BEGIN Source information
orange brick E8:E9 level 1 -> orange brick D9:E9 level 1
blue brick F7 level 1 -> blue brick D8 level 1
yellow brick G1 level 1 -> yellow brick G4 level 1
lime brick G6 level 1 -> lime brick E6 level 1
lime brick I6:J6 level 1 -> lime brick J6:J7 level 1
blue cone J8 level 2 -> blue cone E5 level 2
END Source information
How to complete this task :: Exactly reproduce the lines beginning with the one that contains "lime brick I6:J6" and ending with the last line of the material, both included. Leave out everything else.

Result below ::
lime brick I6:J6 level 1 -> lime brick J6:J7 level 1
blue cone J8 level 2 -> blue cone E5 level 2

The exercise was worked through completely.